*** Begin section ***
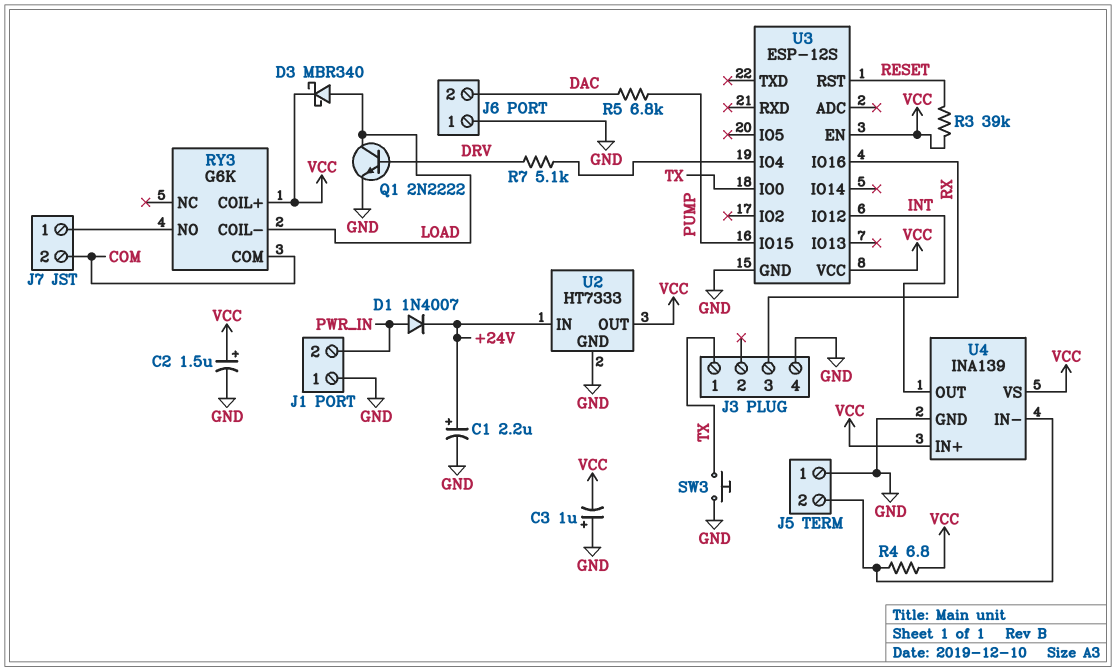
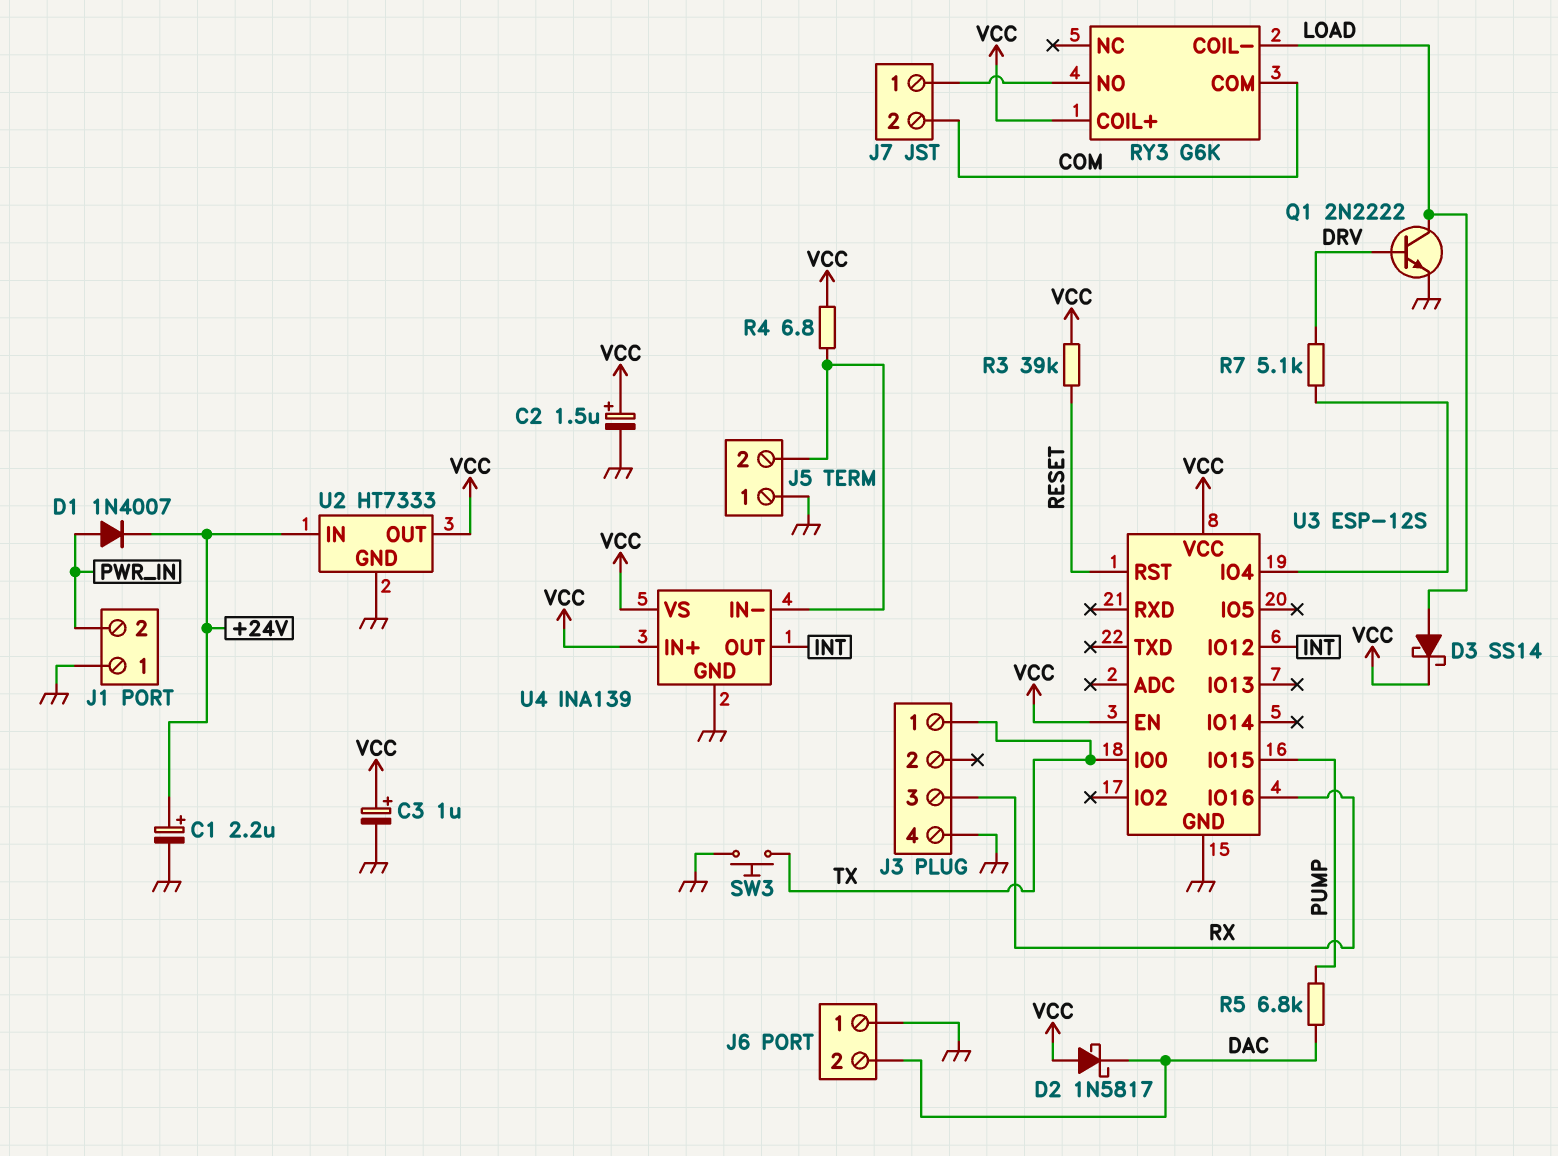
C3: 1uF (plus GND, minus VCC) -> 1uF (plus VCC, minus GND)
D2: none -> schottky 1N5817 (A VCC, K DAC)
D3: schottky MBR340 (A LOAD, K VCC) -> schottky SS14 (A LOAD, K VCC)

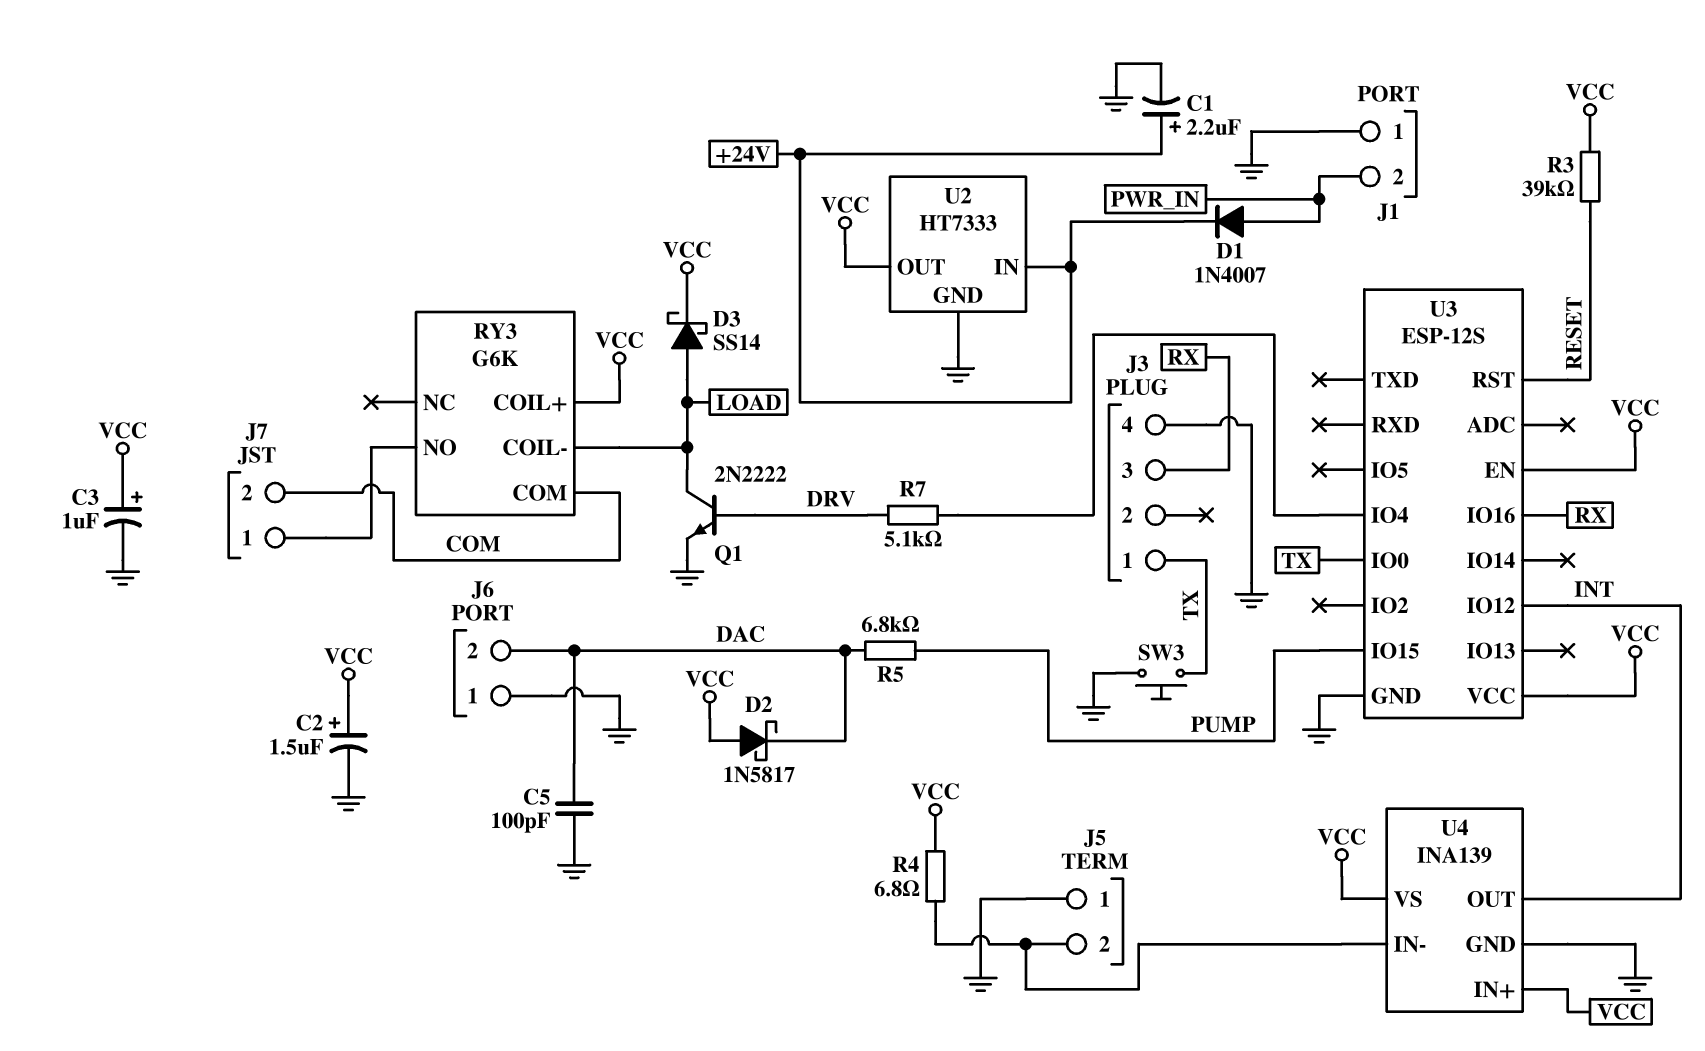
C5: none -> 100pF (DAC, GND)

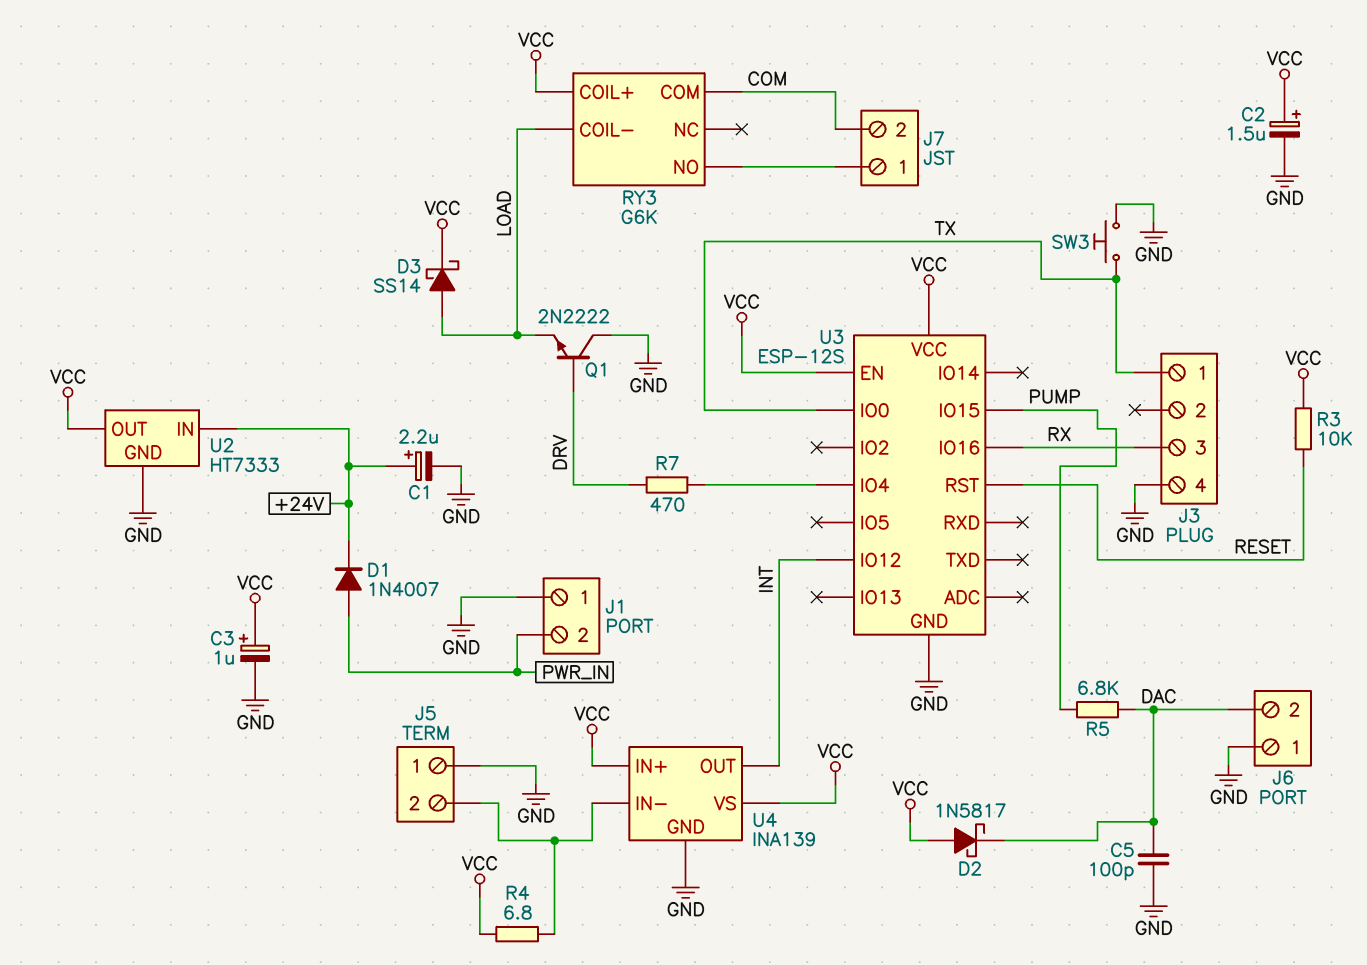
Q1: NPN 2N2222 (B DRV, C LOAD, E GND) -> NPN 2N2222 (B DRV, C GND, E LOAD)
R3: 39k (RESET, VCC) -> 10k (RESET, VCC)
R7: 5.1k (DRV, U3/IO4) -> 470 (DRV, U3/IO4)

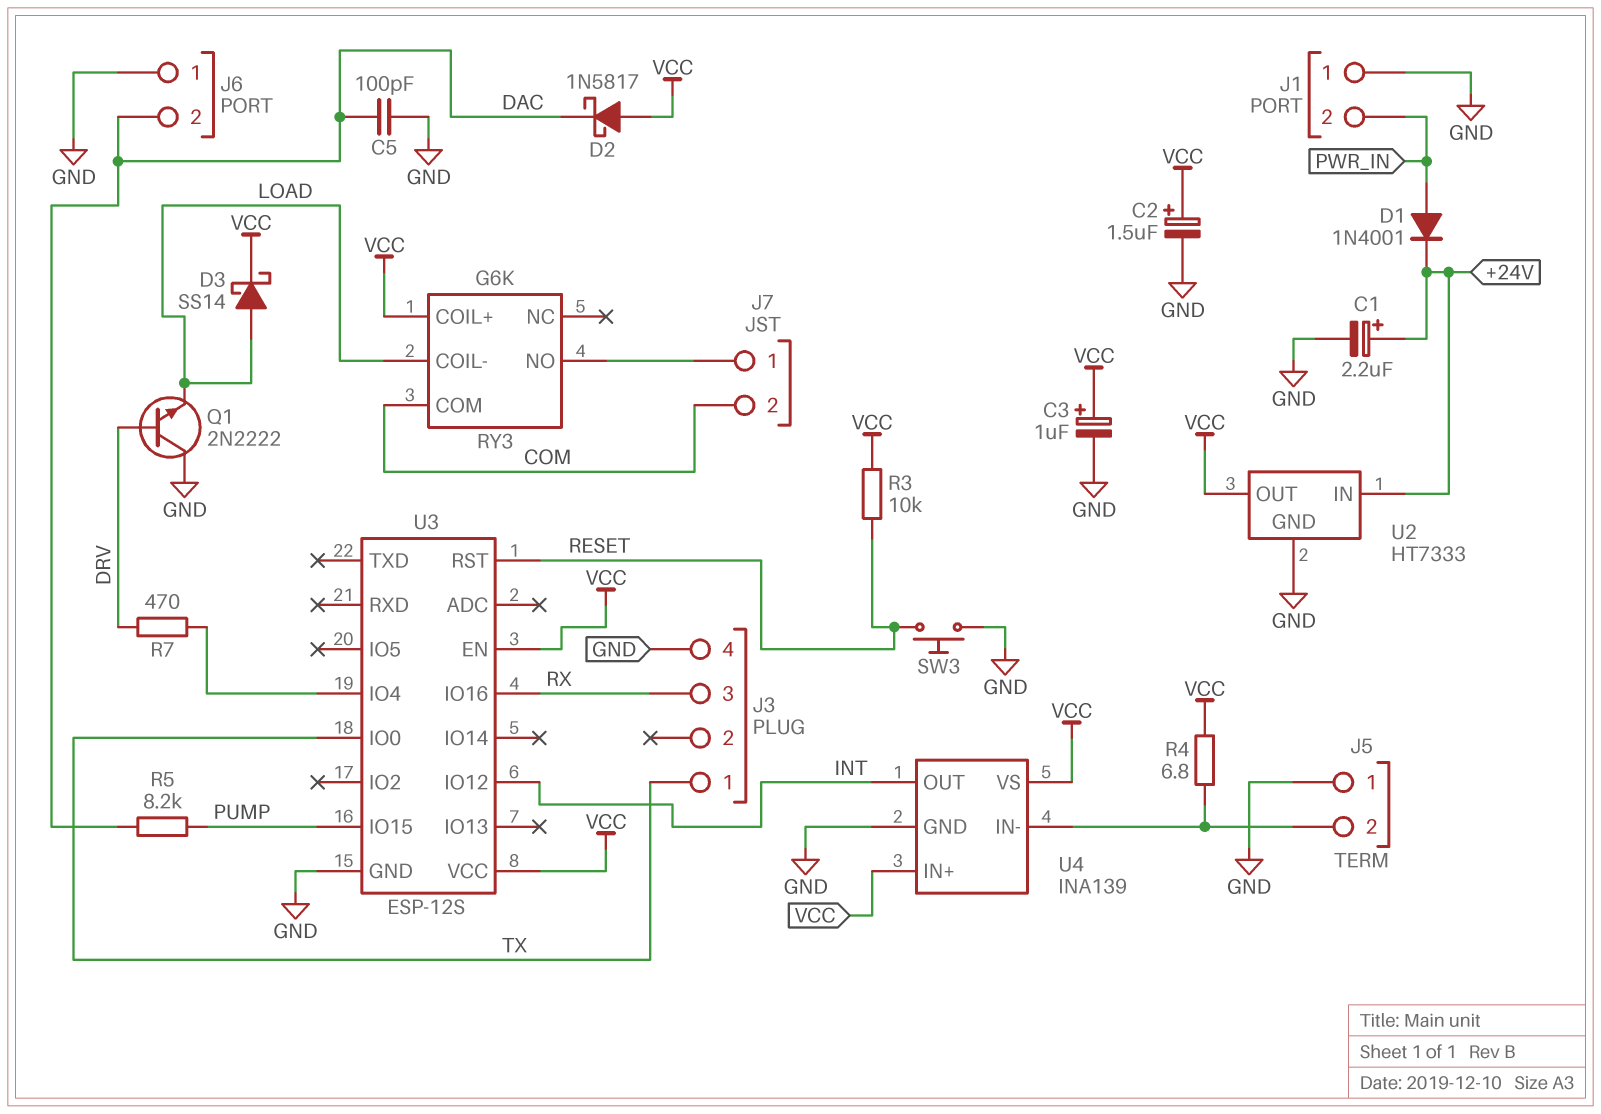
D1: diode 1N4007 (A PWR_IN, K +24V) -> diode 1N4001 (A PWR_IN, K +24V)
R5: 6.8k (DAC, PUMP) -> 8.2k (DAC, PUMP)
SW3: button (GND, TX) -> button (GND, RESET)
*** End section ***
▶ [Exercise prompt]:
Copy the material above in full and exactly, skipping pictures.

▶ [Task response]:
C3: 1uF (plus GND, minus VCC) -> 1uF (plus VCC, minus GND)
D2: none -> schottky 1N5817 (A VCC, K DAC)
D3: schottky MBR340 (A LOAD, K VCC) -> schottky SS14 (A LOAD, K VCC)

C5: none -> 100pF (DAC, GND)

Q1: NPN 2N2222 (B DRV, C LOAD, E GND) -> NPN 2N2222 (B DRV, C GND, E LOAD)
R3: 39k (RESET, VCC) -> 10k (RESET, VCC)
R7: 5.1k (DRV, U3/IO4) -> 470 (DRV, U3/IO4)

D1: diode 1N4007 (A PWR_IN, K +24V) -> diode 1N4001 (A PWR_IN, K +24V)
R5: 6.8k (DAC, PUMP) -> 8.2k (DAC, PUMP)
SW3: button (GND, TX) -> button (GND, RESET)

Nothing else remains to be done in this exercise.